WORK TO BE COMPLETED: Your job here is to restate every record exactly, pictures excluded.

[Stored data entries]
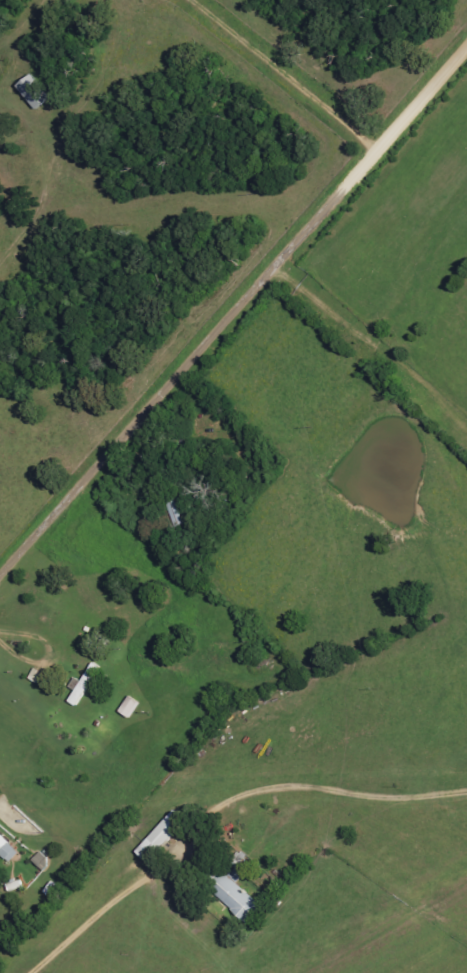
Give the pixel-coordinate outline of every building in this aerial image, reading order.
[(35,110),(48,96),(26,75),(13,89),(35,110)] [(70,702),(78,707),(104,668),(96,663),(83,682),(78,678),(72,687),(77,691),(70,702)] [(121,712),(131,719),(142,703),(132,696),(121,712)] [(137,853),(149,865),(190,822),(178,810),(137,853)] [(20,853),(0,835),(0,854),(10,864),(20,853)] [(238,883),(243,878),(235,871),(215,892),(249,924),(265,908),(238,883)] [(10,892),(25,889),(23,882),(9,884),(10,892)]
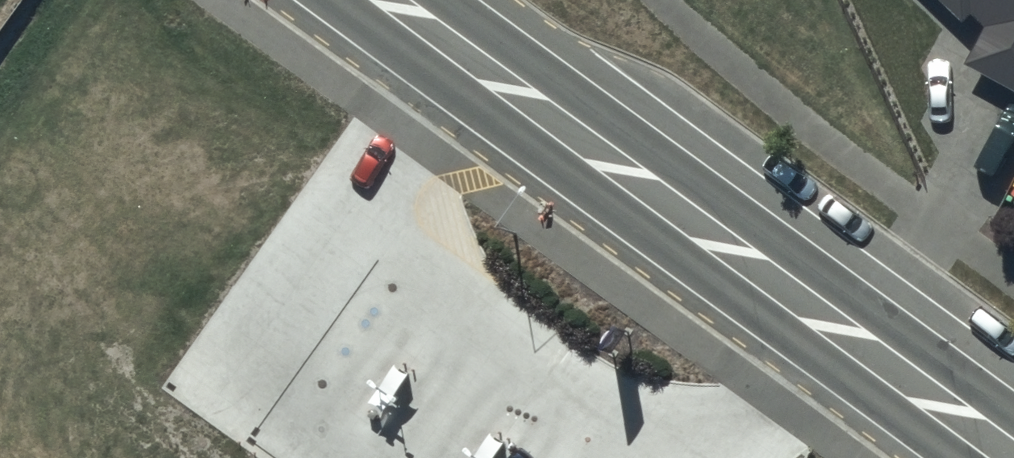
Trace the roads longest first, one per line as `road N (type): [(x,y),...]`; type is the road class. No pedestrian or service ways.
road 1 (secondary): [(951,457),(335,0)]
road 2 (secondary): [(439,0),(1013,421)]

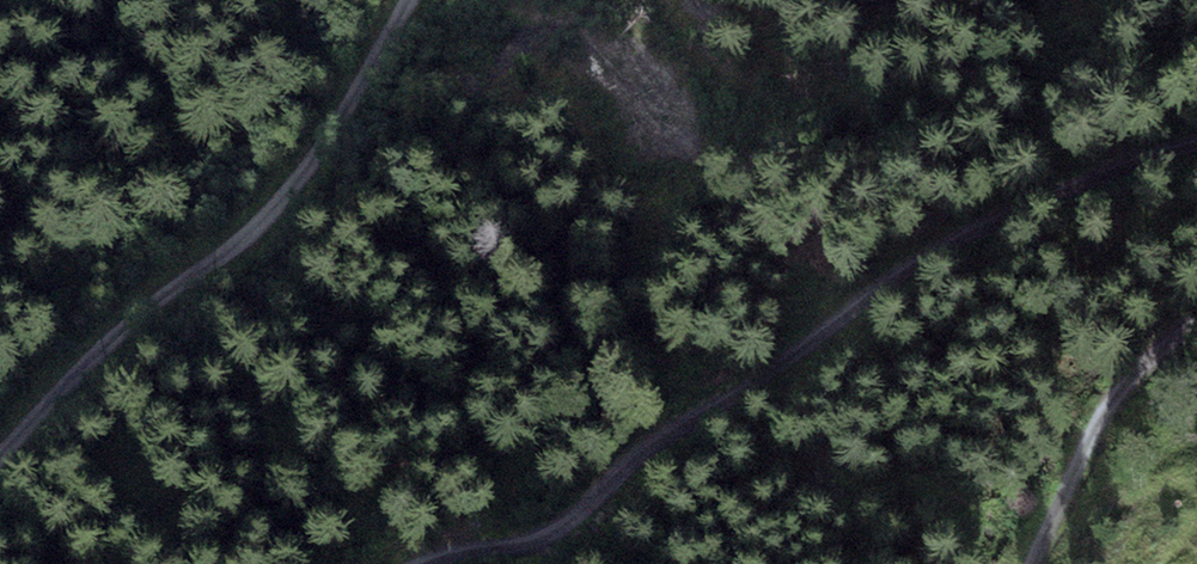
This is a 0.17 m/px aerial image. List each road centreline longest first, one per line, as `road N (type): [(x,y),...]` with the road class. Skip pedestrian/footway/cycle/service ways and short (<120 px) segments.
road 1 (track): [(1196,139),(1027,204),(902,268),(739,390),(659,436),(561,530),(518,546),(465,547),(403,563)]
road 2 (track): [(0,456),(280,192),(398,0)]
road 3 (track): [(1033,563),(1087,447),(1164,344),(1196,319)]

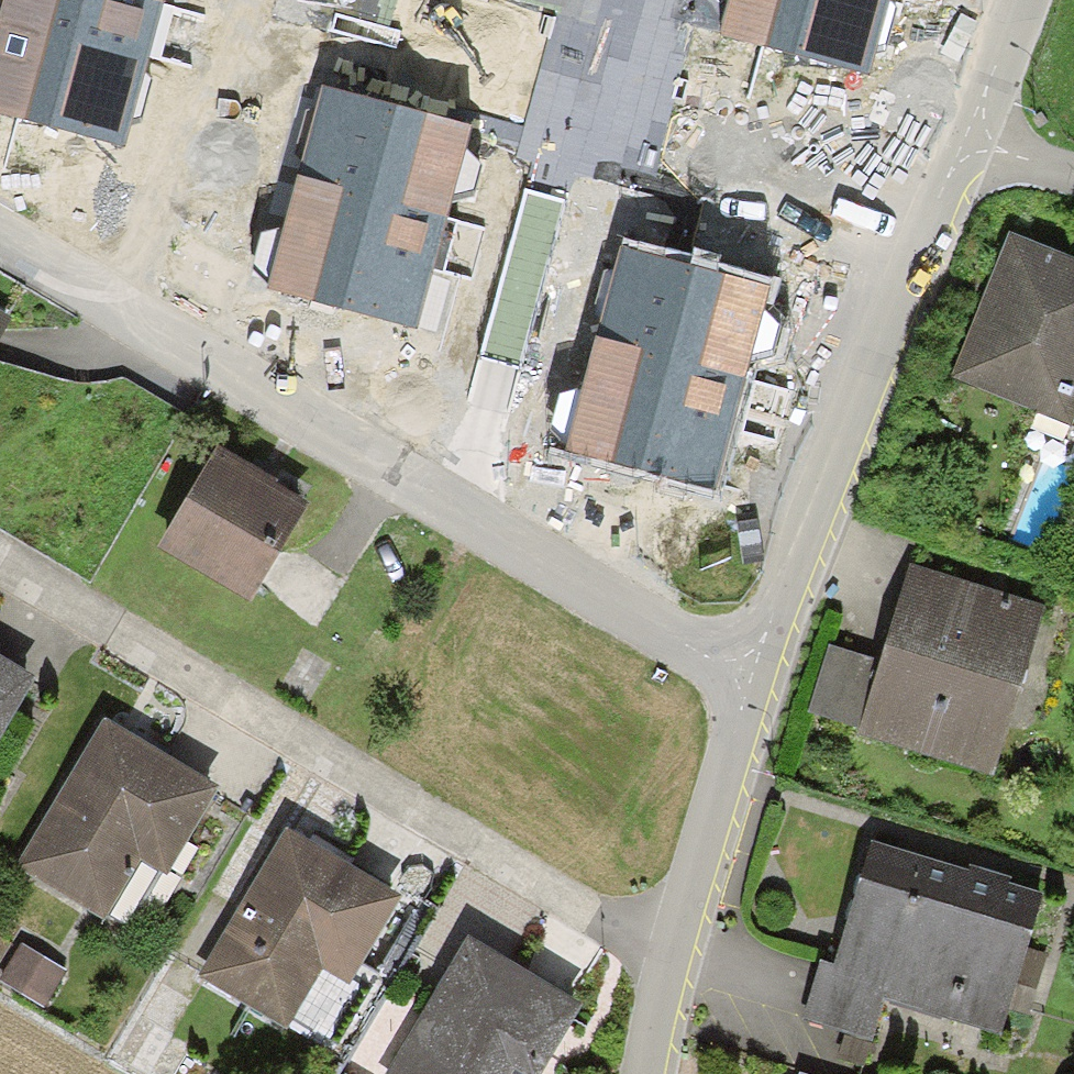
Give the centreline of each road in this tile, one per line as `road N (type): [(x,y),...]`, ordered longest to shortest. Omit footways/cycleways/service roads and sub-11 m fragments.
road 1 (residential): [(749,676),(286,411),(0,234)]
road 2 (residential): [(0,569),(607,918),(667,940)]
road 3 (unclassified): [(974,134),(832,425),(749,676)]
road 4 (unclassified): [(749,676),(667,940)]
road 5 (unclassified): [(1020,0),(974,134)]
road 6 (unclassified): [(667,940),(642,1073)]

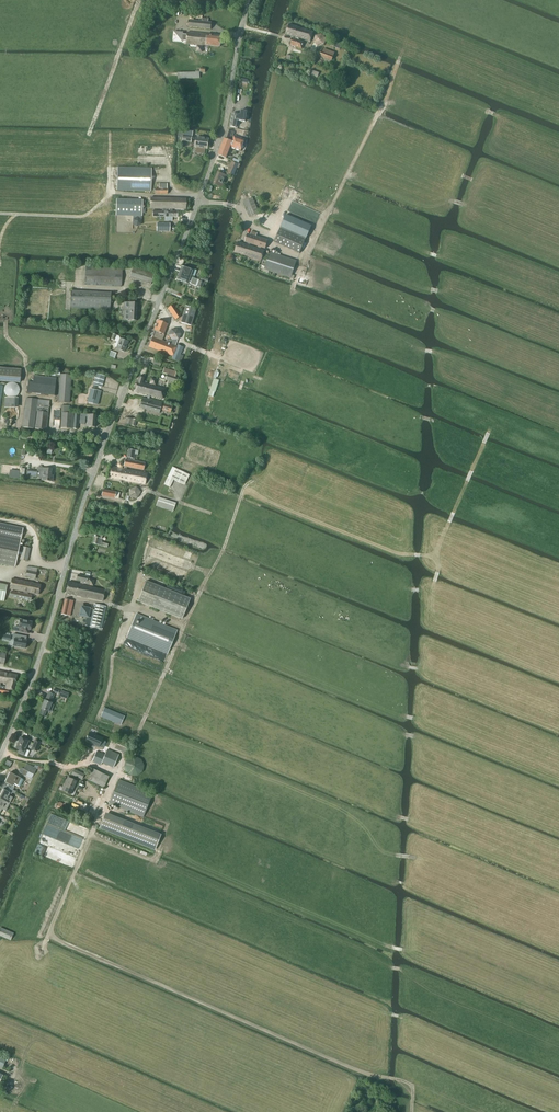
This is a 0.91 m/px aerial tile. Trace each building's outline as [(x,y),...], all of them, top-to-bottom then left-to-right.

SOLUTION FOR THIS TASK:
Give the pixel-coordinate outline of every building in this aerial image, reading order.
[(35,110),(48,96),(26,75),(13,89),(35,110)] [(70,702),(78,707),(104,668),(96,663),(83,682),(78,678),(72,687),(77,691),(70,702)] [(121,712),(131,719),(142,703),(132,696),(121,712)] [(137,853),(149,865),(190,822),(178,810),(137,853)] [(20,853),(0,835),(0,854),(10,864),(20,853)] [(238,883),(243,878),(235,871),(215,892),(249,924),(265,908),(238,883)] [(10,892),(25,889),(23,882),(9,884),(10,892)]
Trace the roads longest first, one per line as `road N (type): [(x,y),...]`; type is the road class. No pedestrian or service ways.
road 1 (secondary): [(951,457),(335,0)]
road 2 (secondary): [(439,0),(1013,421)]

This is a 0.17 m/px aerial image. List each road centreline longest first, one per line, as `road N (type): [(x,y),...]` with the road class. Skip pedestrian/footway/cycle/service ways and short (<120 px) segments.
road 1 (track): [(1196,139),(1027,204),(902,268),(739,390),(659,436),(561,530),(518,546),(465,547),(403,563)]
road 2 (track): [(0,456),(280,192),(398,0)]
road 3 (track): [(1033,563),(1087,447),(1164,344),(1196,319)]

Give the centreline of each road in this tile, one per line as `road N (type): [(x,y),...]`, ordered longest to shortest. Omit footways/cycleways/service roads and sub-11 m fragments.
road 1 (residential): [(749,676),(286,411),(0,234)]
road 2 (residential): [(0,569),(607,918),(667,940)]
road 3 (unclassified): [(974,134),(832,425),(749,676)]
road 4 (unclassified): [(749,676),(667,940)]
road 5 (unclassified): [(1020,0),(974,134)]
road 6 (unclassified): [(667,940),(642,1073)]

This is a 0.91 m/px aerial tile. Trace each building's outline as [(x,y),...], all of them, top-to-bottom then left-to-right.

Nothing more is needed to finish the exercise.